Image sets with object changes
+===+
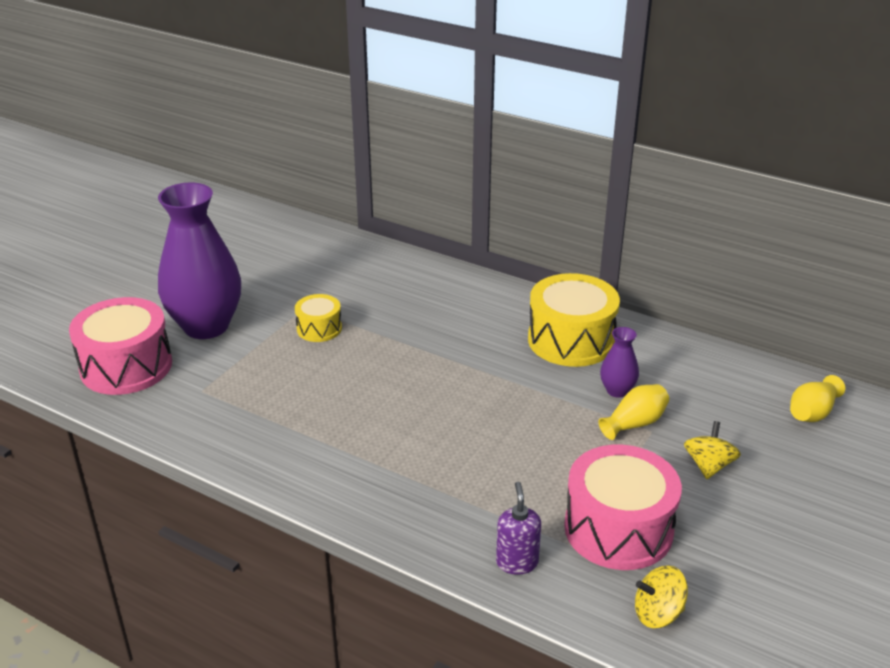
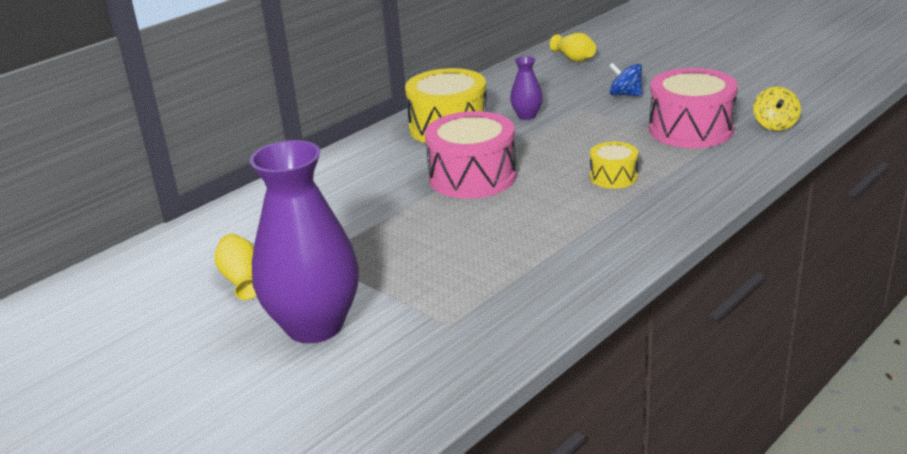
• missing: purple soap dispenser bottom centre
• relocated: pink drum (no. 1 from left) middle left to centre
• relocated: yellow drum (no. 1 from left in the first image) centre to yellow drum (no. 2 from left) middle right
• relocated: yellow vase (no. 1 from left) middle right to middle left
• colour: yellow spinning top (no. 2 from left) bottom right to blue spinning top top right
+===+
■ What you need to do: Reproduce only the lines running from the one that contains "to middle left" to the last line of the records.

■ Written response:
• relocated: yellow vase (no. 1 from left) middle right to middle left
• colour: yellow spinning top (no. 2 from left) bottom right to blue spinning top top right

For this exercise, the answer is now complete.